*Exercise*
For each record that follows, give it back exactly, with no pictures included.

Scene difference descriptions:
....................

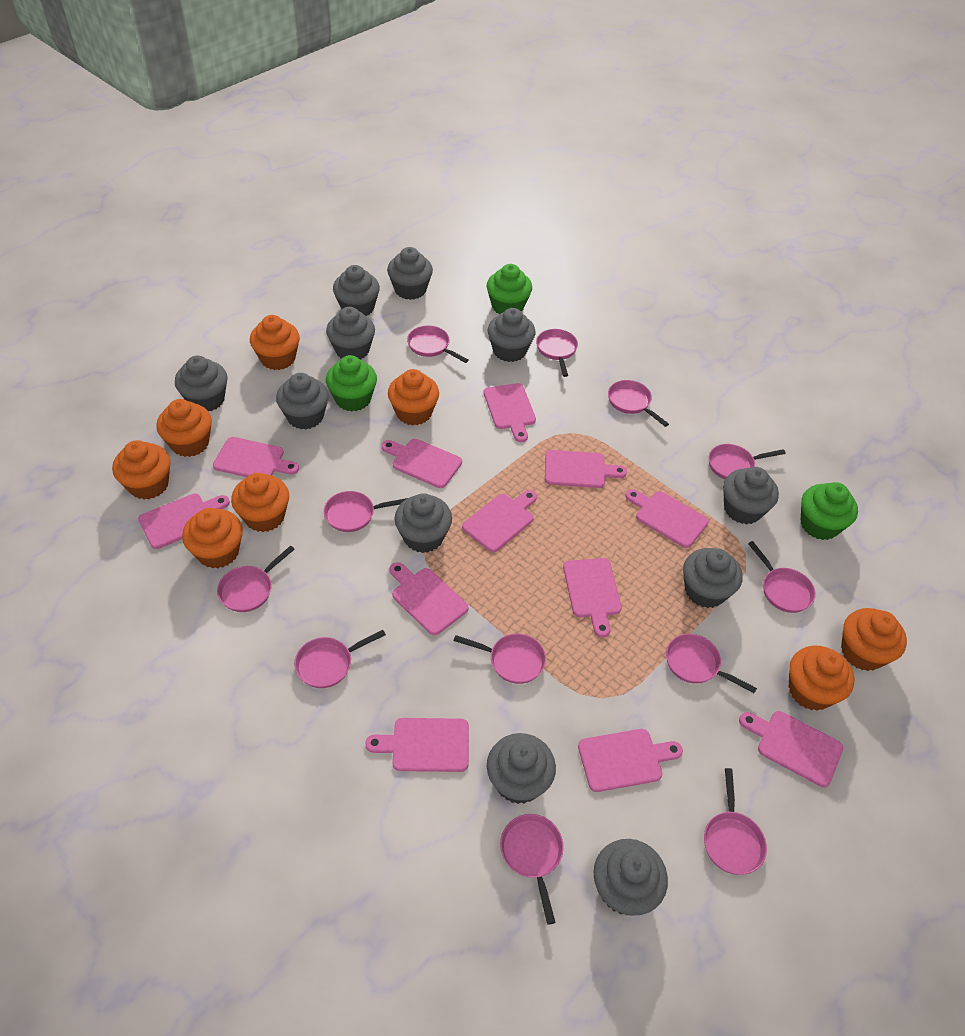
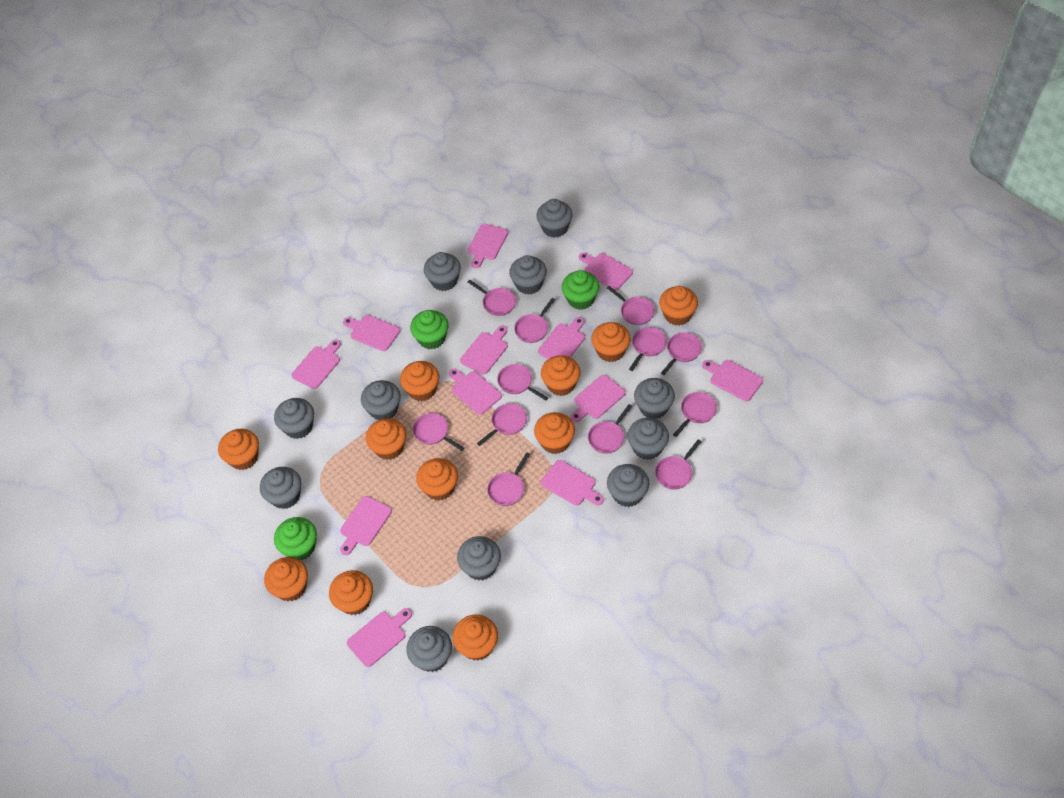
orange cupcake: 8 -> 11

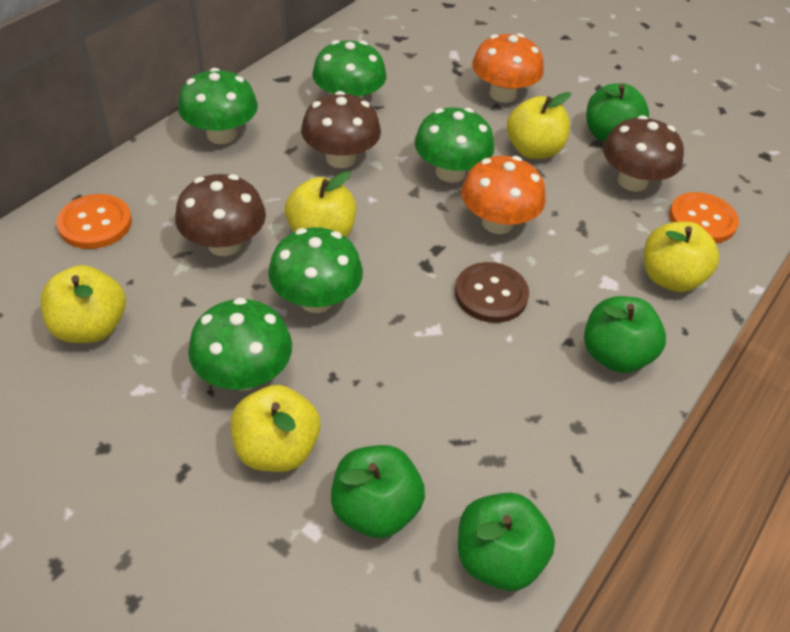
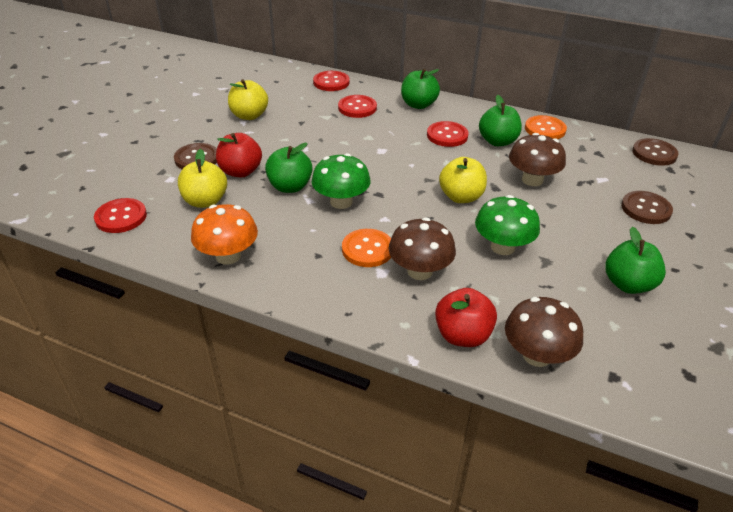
brown button: 1 -> 3
green mushroom: 5 -> 2
orange mushroom: 2 -> 1
red apple: 0 -> 2
red button: 0 -> 4
yellow apple: 5 -> 3

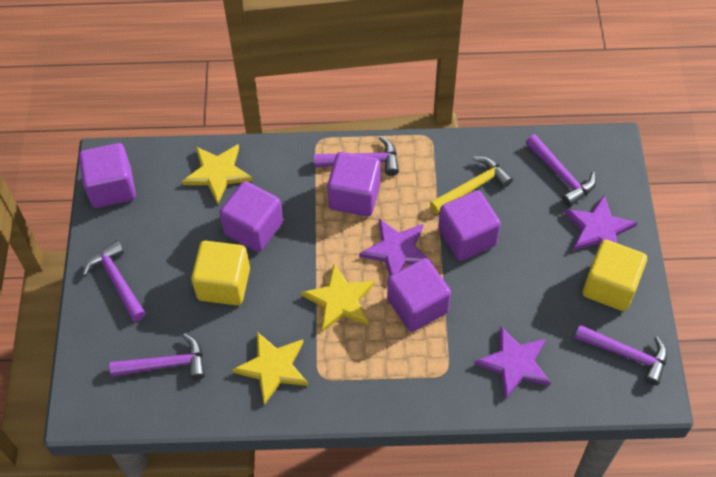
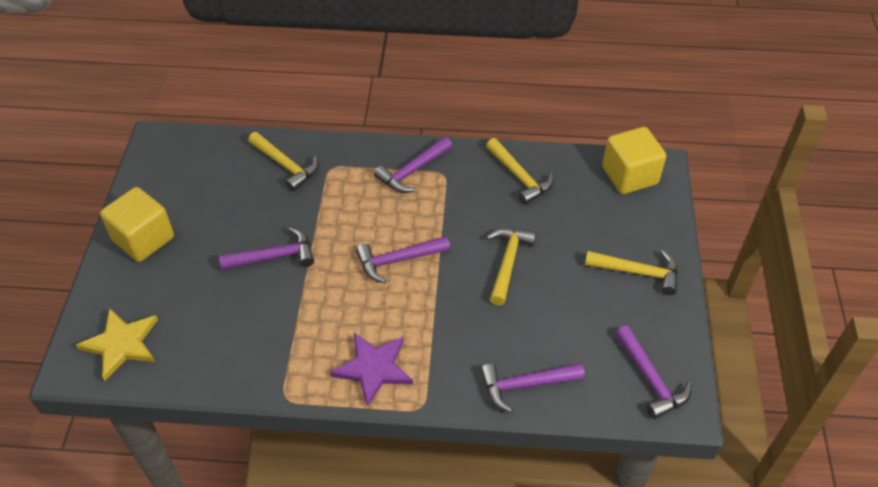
purple cube: 5 -> 0
purple star: 3 -> 1
yellow hammer: 1 -> 4
yellow star: 3 -> 1

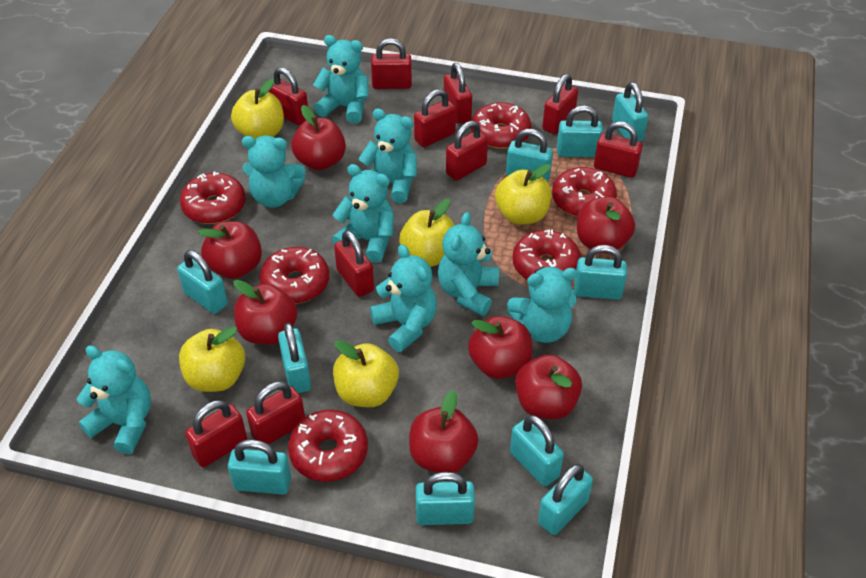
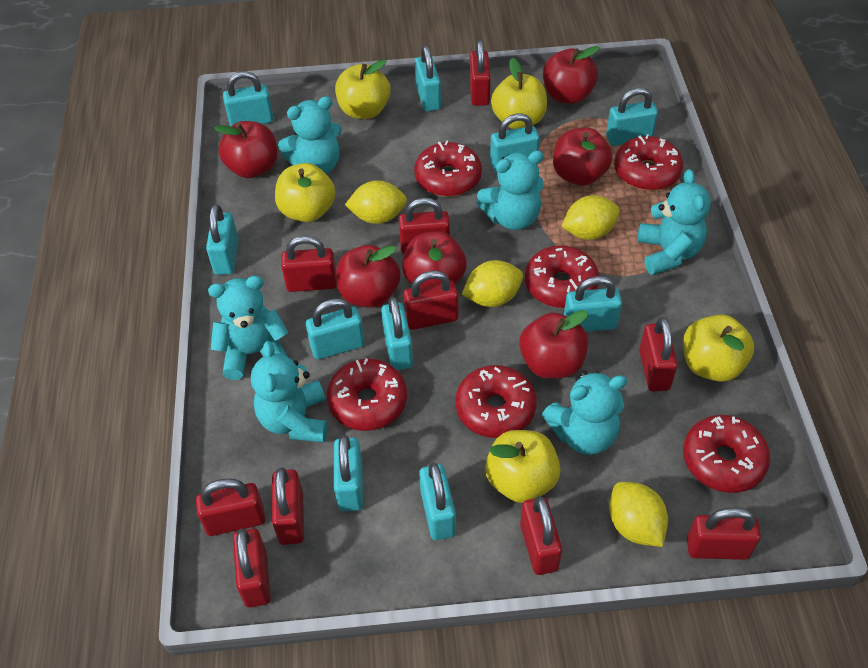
red apple: 7 -> 6
turquoise teddy bear: 8 -> 6
yellow lemon: 0 -> 4

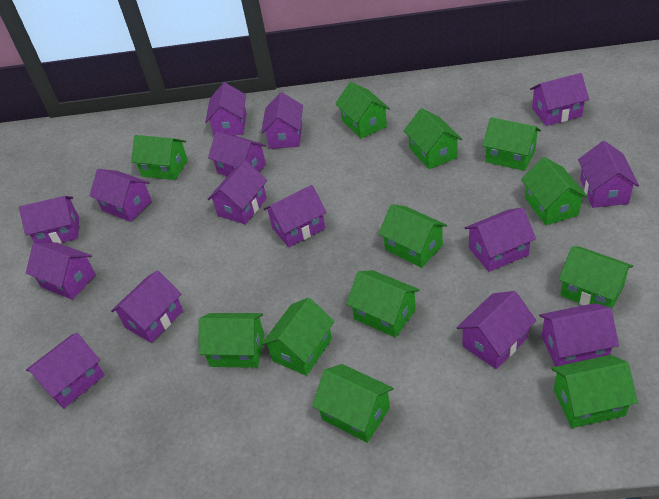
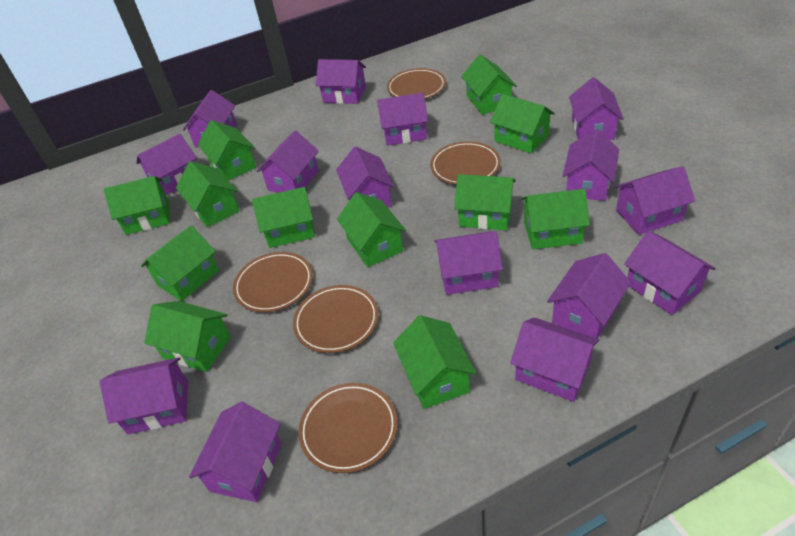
brown plate: 0 -> 5

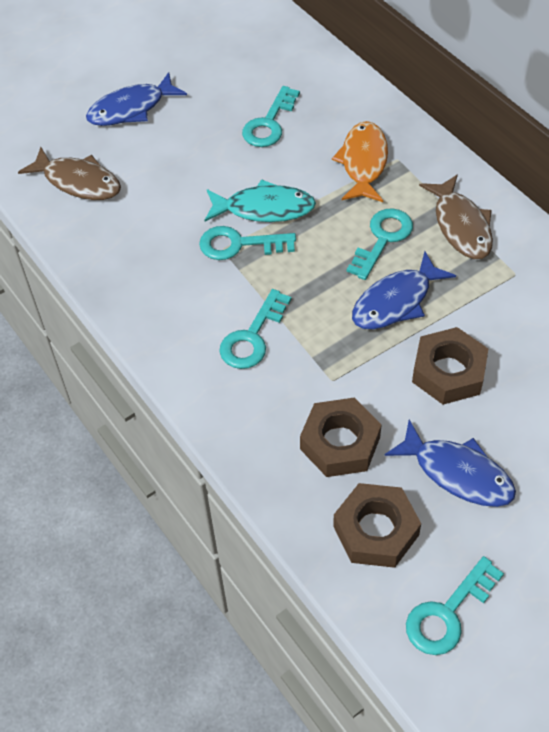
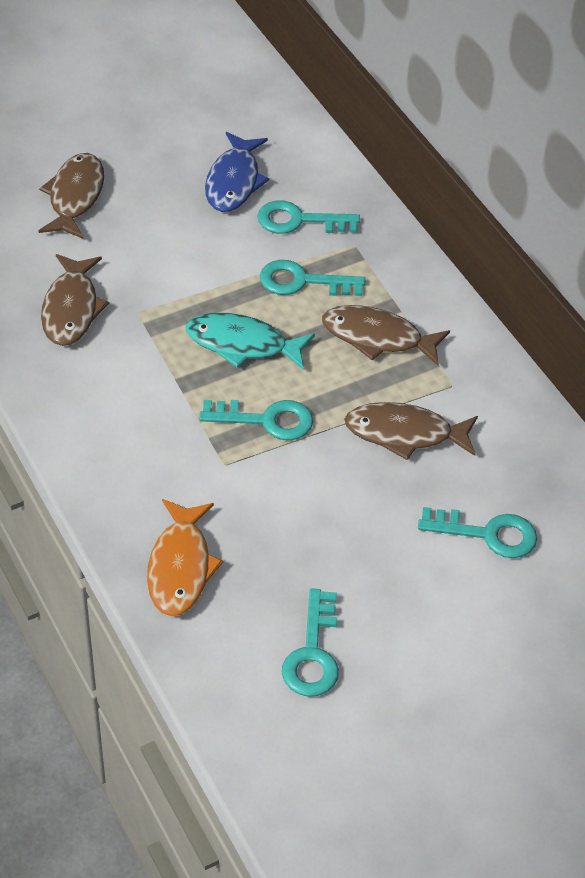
blue fish: 3 -> 1
brown fish: 2 -> 4
brown nut: 3 -> 0

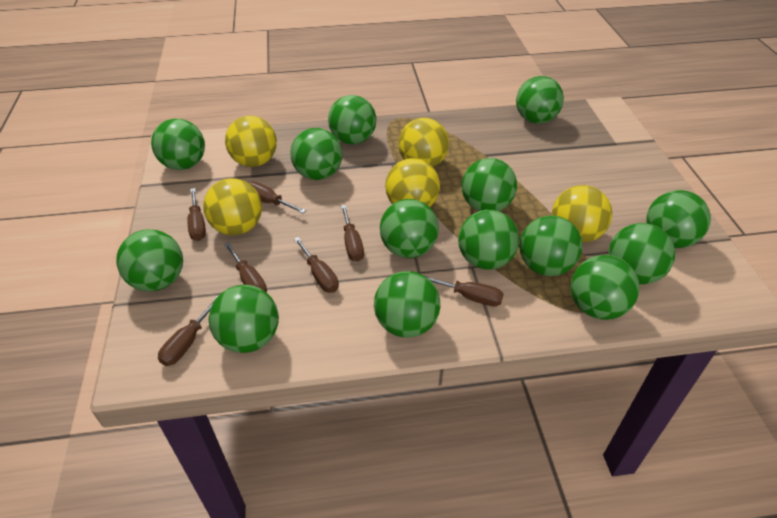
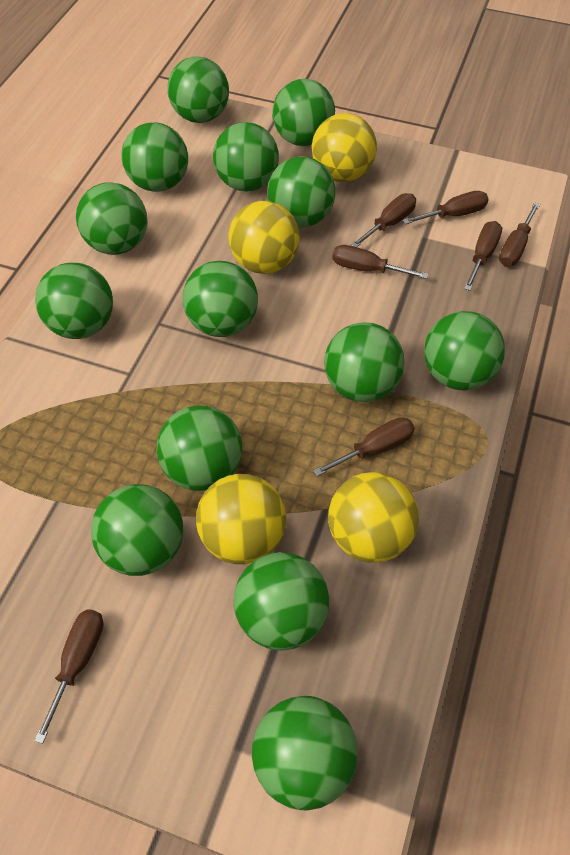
yellow ball: 5 -> 4

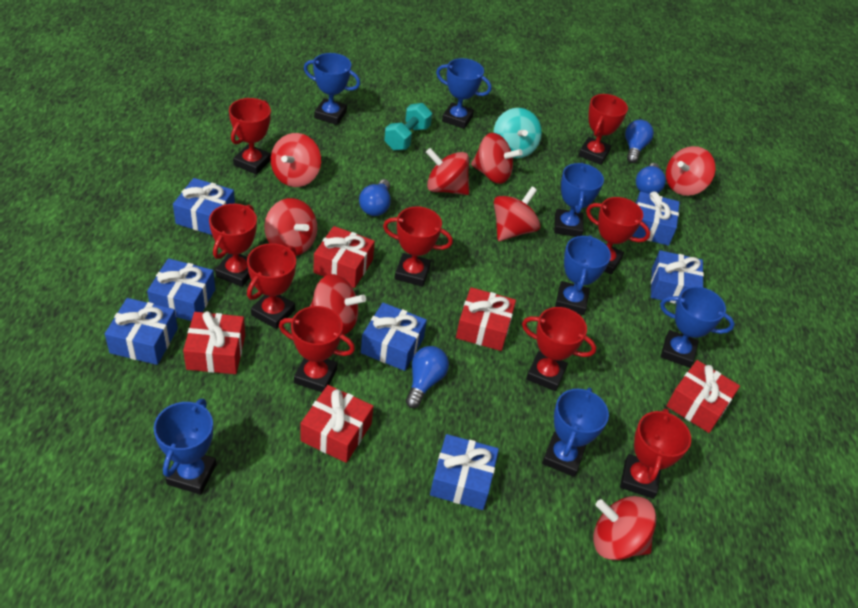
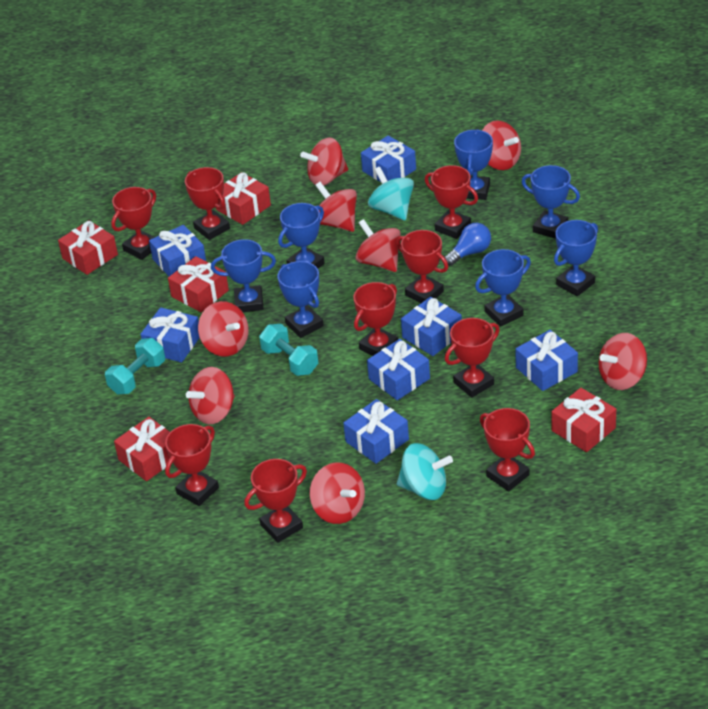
blue light bulb: 4 -> 1
turquoise dumbbell: 1 -> 2
turquoise spinning top: 1 -> 2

....................

*Solution for this task*
orange cupcake: 8 -> 11

brown button: 1 -> 3
green mushroom: 5 -> 2
orange mushroom: 2 -> 1
red apple: 0 -> 2
red button: 0 -> 4
yellow apple: 5 -> 3

purple cube: 5 -> 0
purple star: 3 -> 1
yellow hammer: 1 -> 4
yellow star: 3 -> 1

red apple: 7 -> 6
turquoise teddy bear: 8 -> 6
yellow lemon: 0 -> 4

brown plate: 0 -> 5

blue fish: 3 -> 1
brown fish: 2 -> 4
brown nut: 3 -> 0

yellow ball: 5 -> 4

blue light bulb: 4 -> 1
turquoise dumbbell: 1 -> 2
turquoise spinning top: 1 -> 2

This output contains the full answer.